**Records supplied**
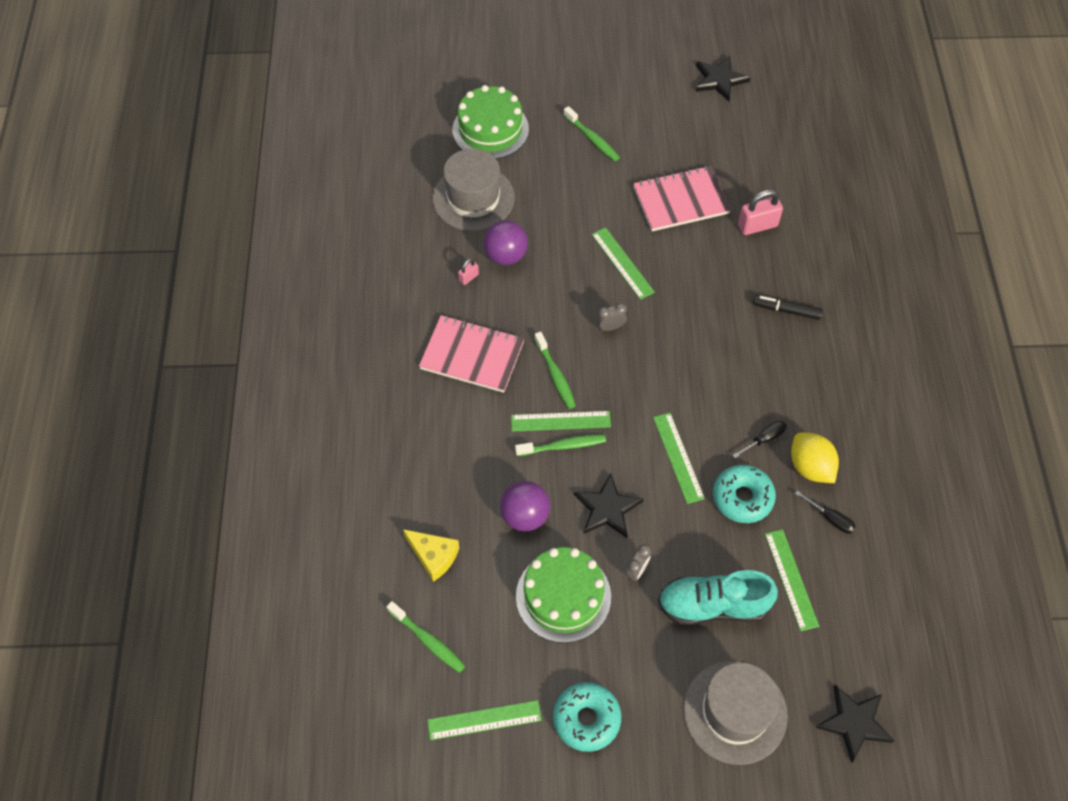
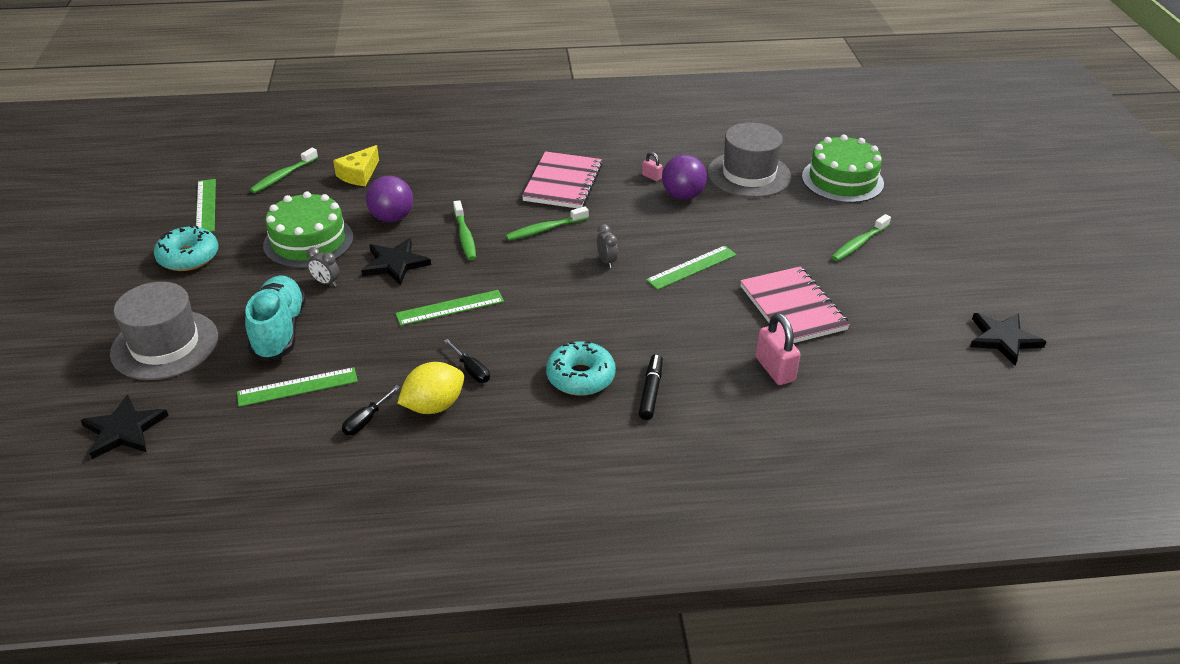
camera: 85 degrees right, 20 degrees down
(560, 421) = (492, 234): green ruler -> none
(742, 498) = (399, 352): turquoise donut -> turquoise donut (580, 377)

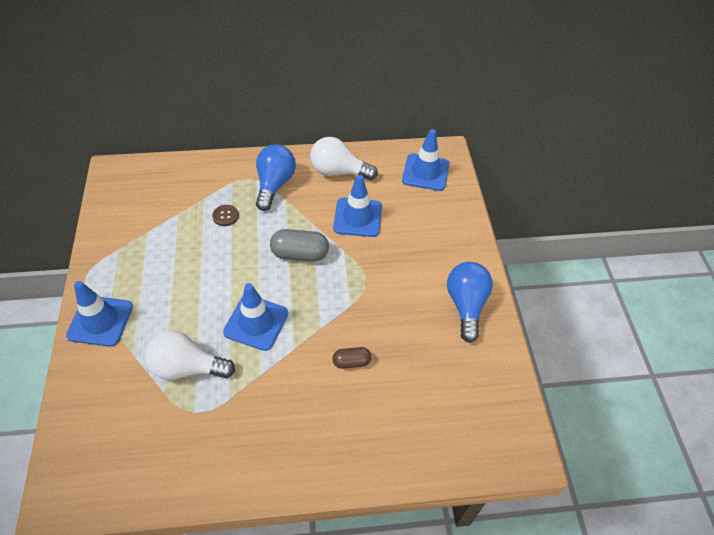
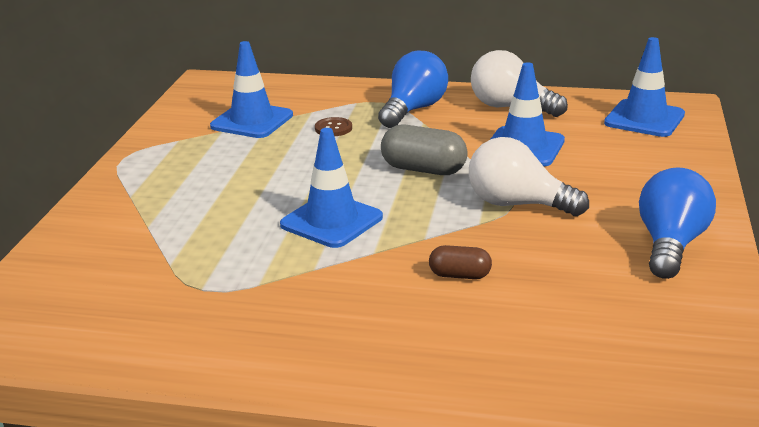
camera: 20 degrees right, 25 degrees down
(100, 321) = (122, 194): blue traffic cone -> blue traffic cone (252, 121)
(187, 367) = (214, 248): white light bulb -> white light bulb (517, 204)

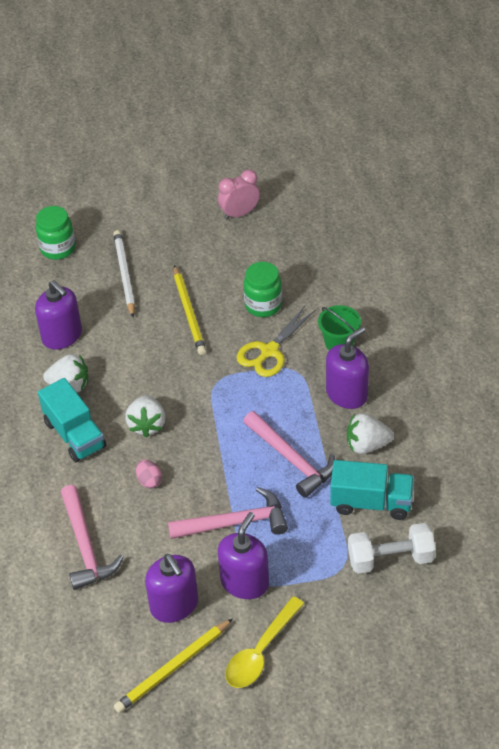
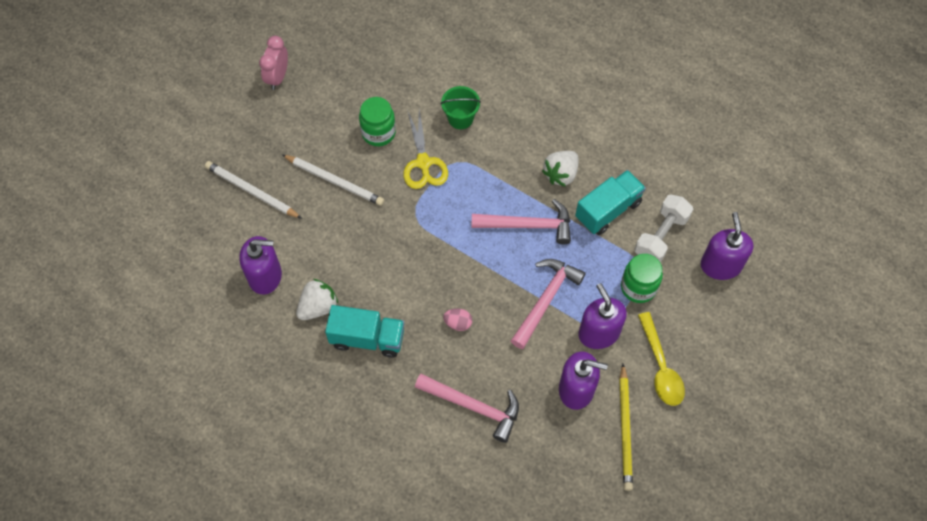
camera: 50 degrees left, 15 degrees up
(58, 248) = (174, 213): green jar -> green jar (638, 287)
(147, 425) = (407, 286): white strawberry -> none
(189, 312) = (334, 181): yellow pencil -> white pencil
(347, 394) = (508, 150): purple soap dispenser -> purple soap dispenser (720, 265)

**Assignment**
The lines to return are those with the string "degrees" in them; copy each from the entries above.

**Solved problem**
camera: 85 degrees right, 20 degrees down
camera: 20 degrees right, 25 degrees down
camera: 50 degrees left, 15 degrees up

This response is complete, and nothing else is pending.